Coordinate change listings
Content starts

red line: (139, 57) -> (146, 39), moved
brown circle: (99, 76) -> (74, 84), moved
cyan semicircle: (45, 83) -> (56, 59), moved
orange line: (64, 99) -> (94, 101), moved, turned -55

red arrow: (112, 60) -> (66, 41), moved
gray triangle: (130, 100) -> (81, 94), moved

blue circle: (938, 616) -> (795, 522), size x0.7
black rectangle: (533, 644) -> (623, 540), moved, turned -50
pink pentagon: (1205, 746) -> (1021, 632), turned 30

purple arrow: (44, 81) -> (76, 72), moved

Content ends
Content starts

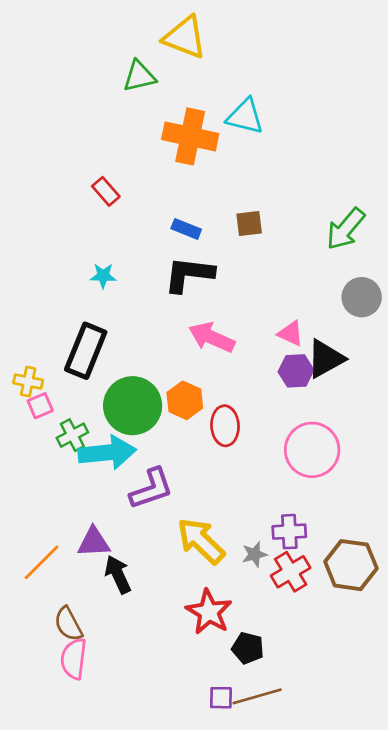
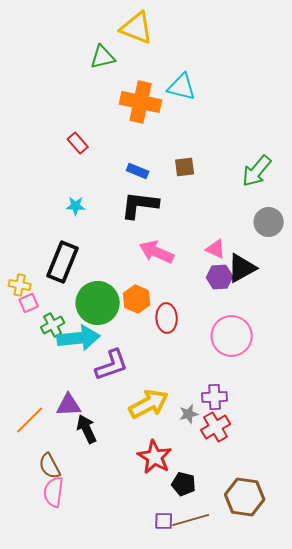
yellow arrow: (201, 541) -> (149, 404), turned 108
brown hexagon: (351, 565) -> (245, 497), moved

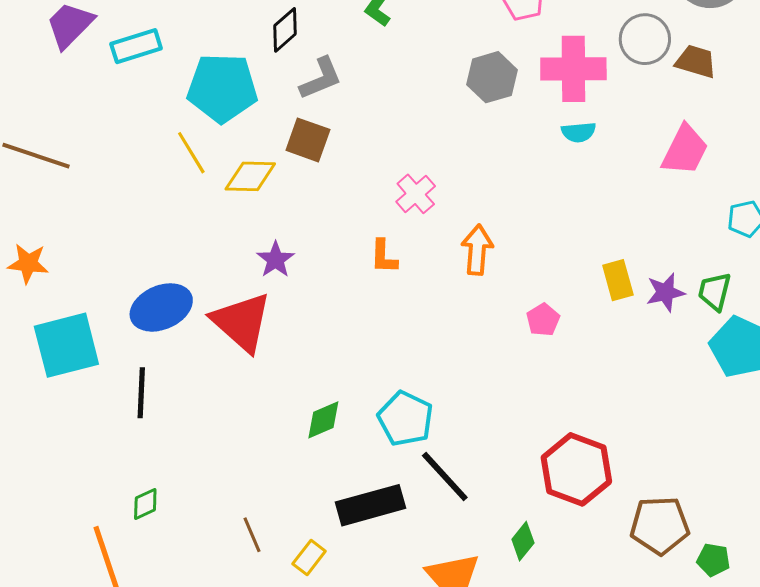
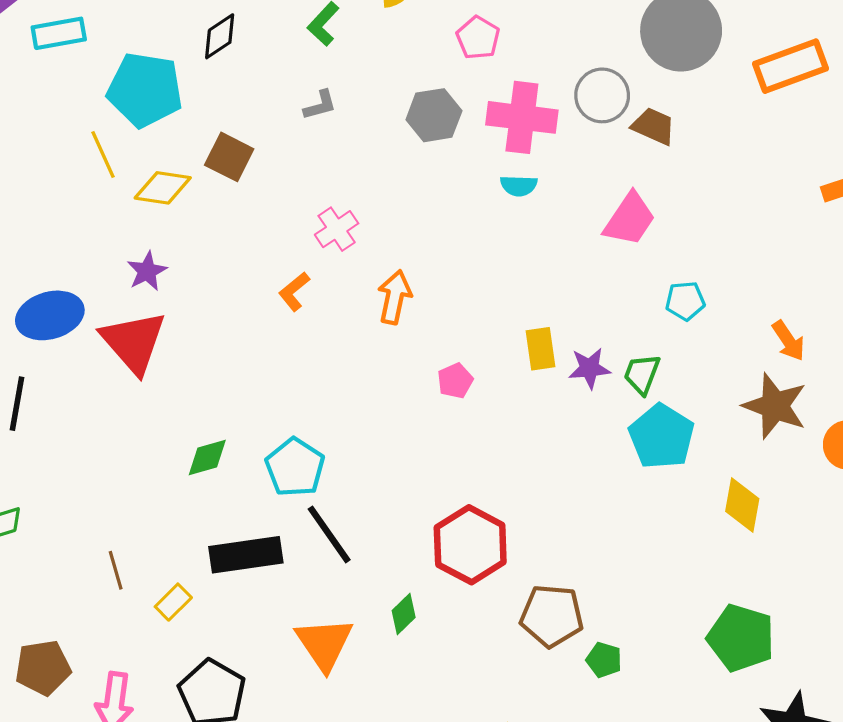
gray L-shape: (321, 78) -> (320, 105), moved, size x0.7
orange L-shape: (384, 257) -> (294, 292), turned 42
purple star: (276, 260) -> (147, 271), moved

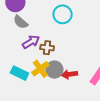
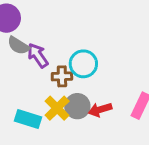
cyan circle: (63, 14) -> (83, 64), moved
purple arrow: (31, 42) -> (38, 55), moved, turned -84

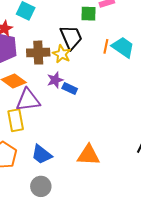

Content ends
Content starts

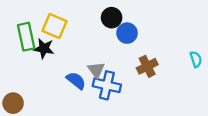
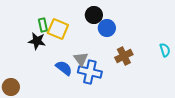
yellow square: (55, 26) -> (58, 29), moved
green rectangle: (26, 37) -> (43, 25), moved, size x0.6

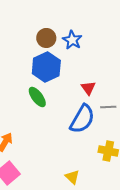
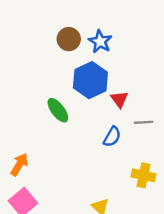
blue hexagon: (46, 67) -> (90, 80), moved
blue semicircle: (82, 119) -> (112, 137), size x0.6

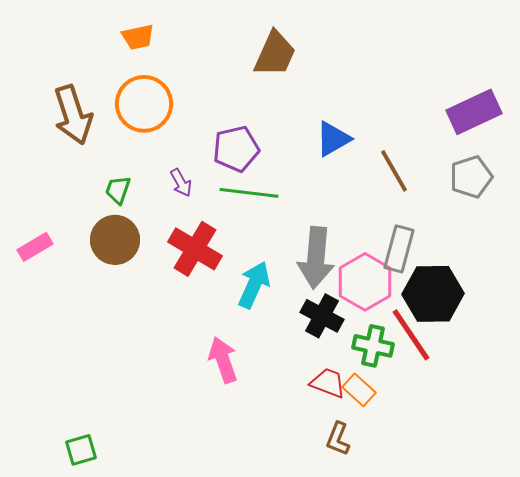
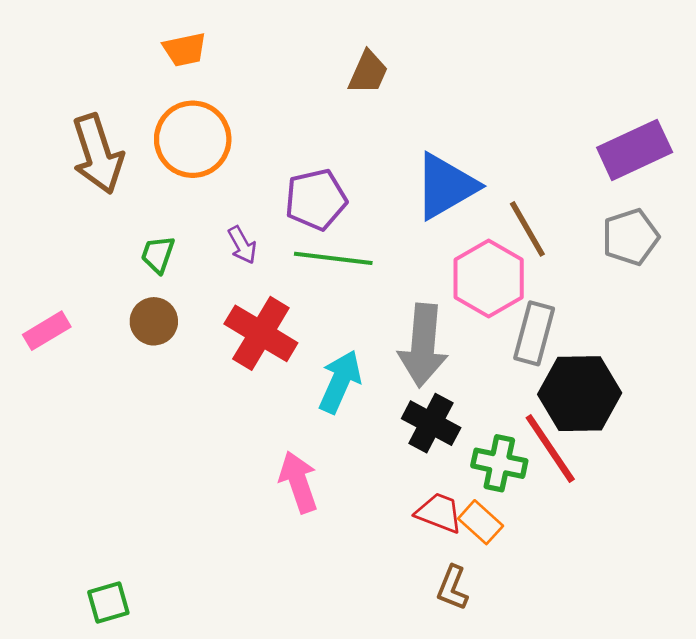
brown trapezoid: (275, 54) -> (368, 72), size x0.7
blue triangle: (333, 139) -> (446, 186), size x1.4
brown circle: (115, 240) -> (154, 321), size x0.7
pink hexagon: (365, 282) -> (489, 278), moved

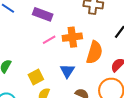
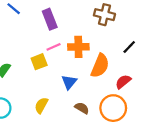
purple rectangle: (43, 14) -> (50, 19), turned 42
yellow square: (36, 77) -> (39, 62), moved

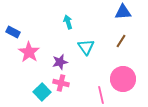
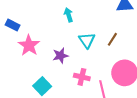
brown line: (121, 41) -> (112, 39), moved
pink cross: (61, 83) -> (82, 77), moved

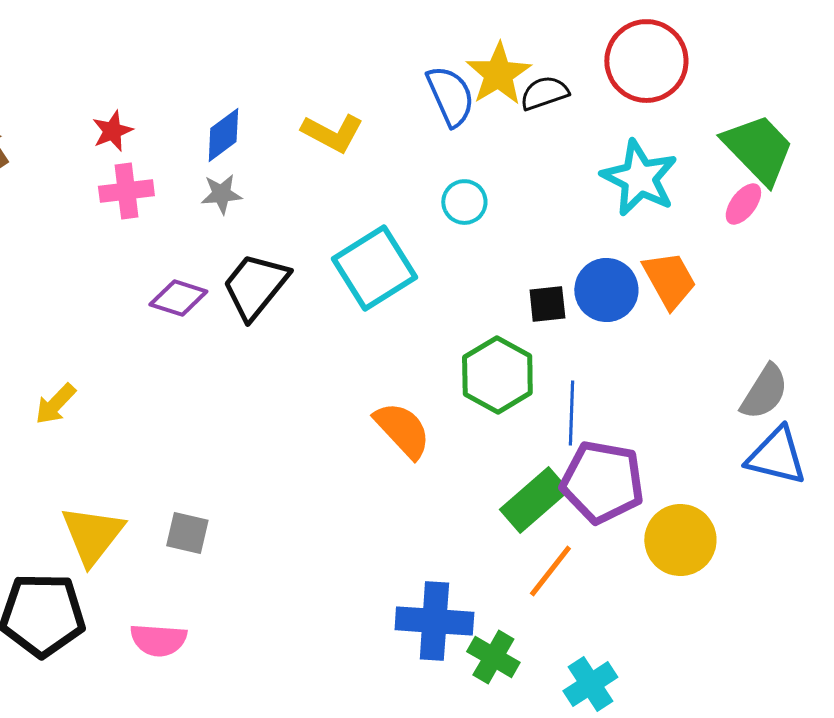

Content ends

| Exercise details |
Going by the data above, give back only the lines from the one containing "gray L-shape: (321, 78)" through the one containing "purple arrow: (31, 42)", exactly as they stand, both ends included and no images.

| Answer section |
gray L-shape: (321, 78) -> (320, 105), moved, size x0.7
orange L-shape: (384, 257) -> (294, 292), turned 42
purple star: (276, 260) -> (147, 271), moved

cyan circle: (63, 14) -> (83, 64), moved
purple arrow: (31, 42) -> (38, 55), moved, turned -84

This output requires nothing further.